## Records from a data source
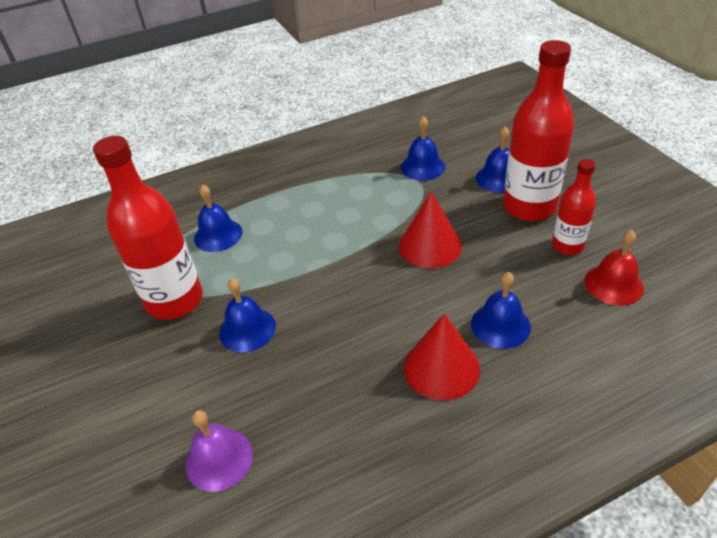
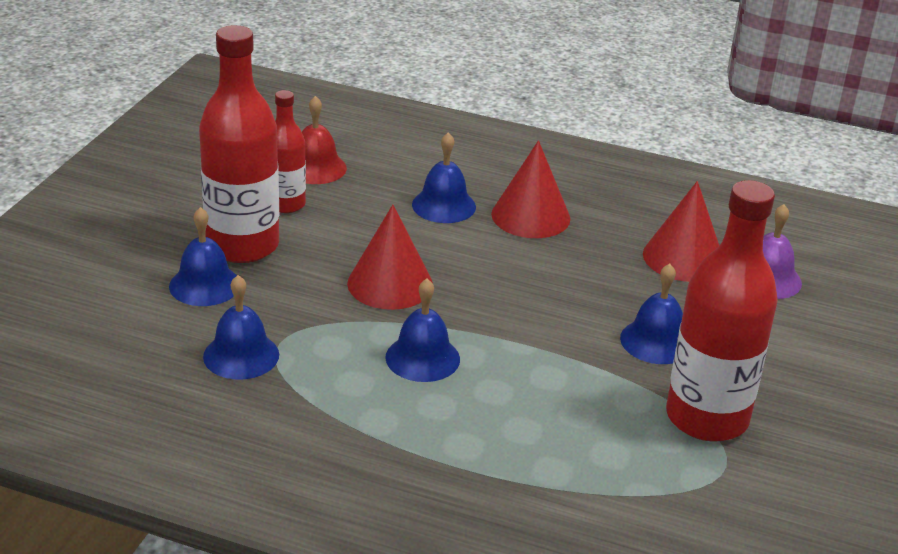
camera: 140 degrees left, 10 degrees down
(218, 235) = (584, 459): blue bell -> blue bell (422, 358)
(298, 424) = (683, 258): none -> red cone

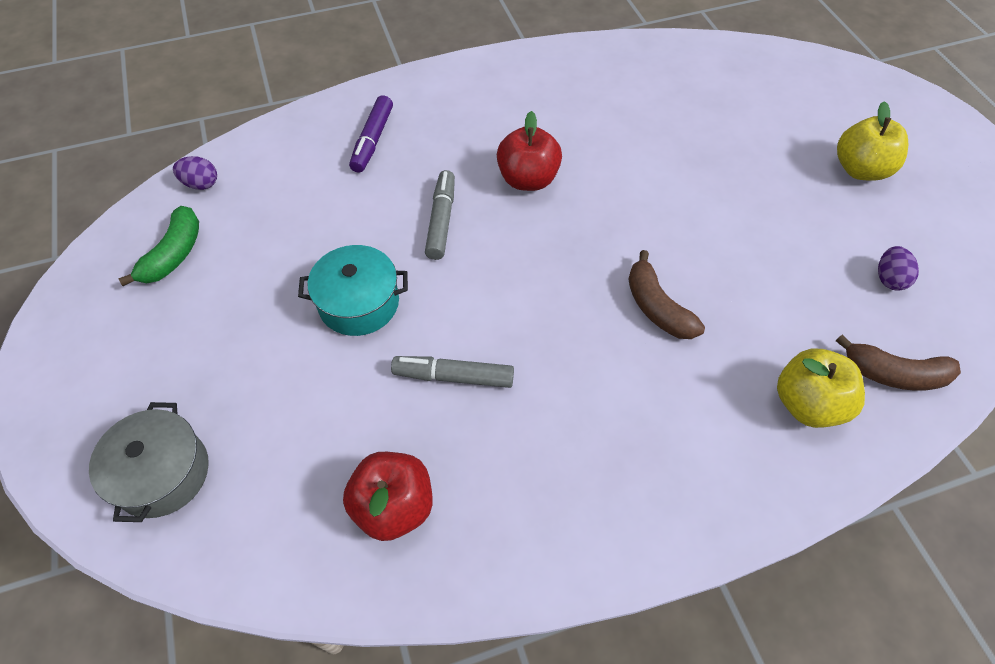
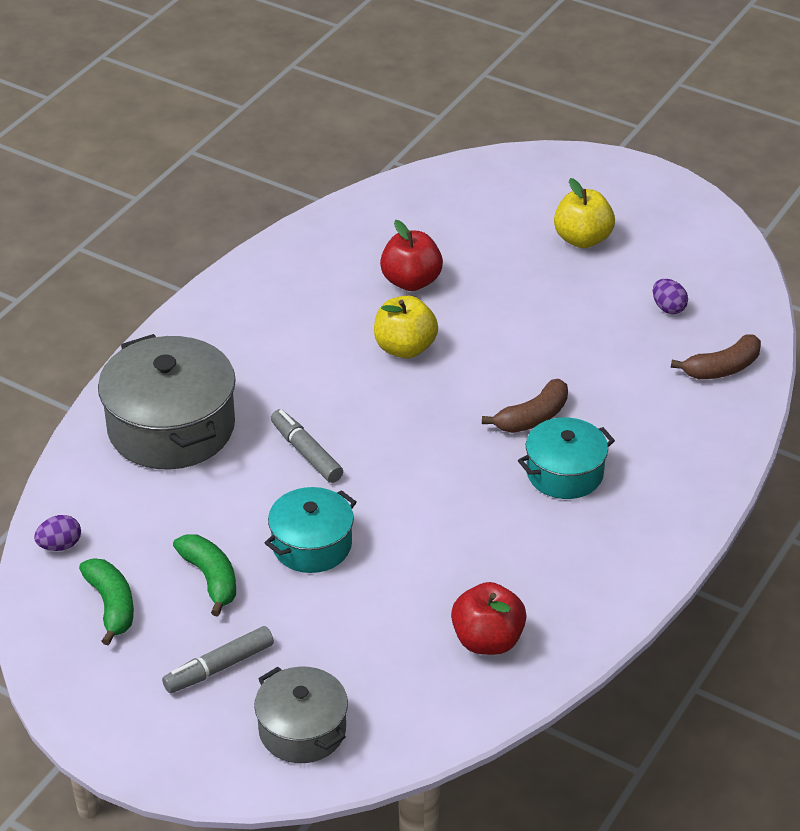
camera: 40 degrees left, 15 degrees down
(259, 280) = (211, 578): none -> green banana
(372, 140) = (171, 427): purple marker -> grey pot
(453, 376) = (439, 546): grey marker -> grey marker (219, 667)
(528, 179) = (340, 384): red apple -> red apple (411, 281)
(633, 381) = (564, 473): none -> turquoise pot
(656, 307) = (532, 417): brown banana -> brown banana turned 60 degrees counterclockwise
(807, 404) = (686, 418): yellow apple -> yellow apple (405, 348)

--

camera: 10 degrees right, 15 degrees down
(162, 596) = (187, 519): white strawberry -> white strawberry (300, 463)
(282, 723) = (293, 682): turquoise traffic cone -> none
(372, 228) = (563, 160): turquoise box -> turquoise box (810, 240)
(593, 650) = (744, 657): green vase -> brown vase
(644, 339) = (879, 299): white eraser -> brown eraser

## TRY IT
Please copy, exactly and with nothing else, the lines above beginning at the line that has "(259, 280) = (211, 578): none -> green banana" and ending with the line that has "(807, 404) = (686, 418): yellow".

## SOLUTION BELOW
(259, 280) = (211, 578): none -> green banana
(372, 140) = (171, 427): purple marker -> grey pot
(453, 376) = (439, 546): grey marker -> grey marker (219, 667)
(528, 179) = (340, 384): red apple -> red apple (411, 281)
(633, 381) = (564, 473): none -> turquoise pot
(656, 307) = (532, 417): brown banana -> brown banana turned 60 degrees counterclockwise
(807, 404) = (686, 418): yellow apple -> yellow apple (405, 348)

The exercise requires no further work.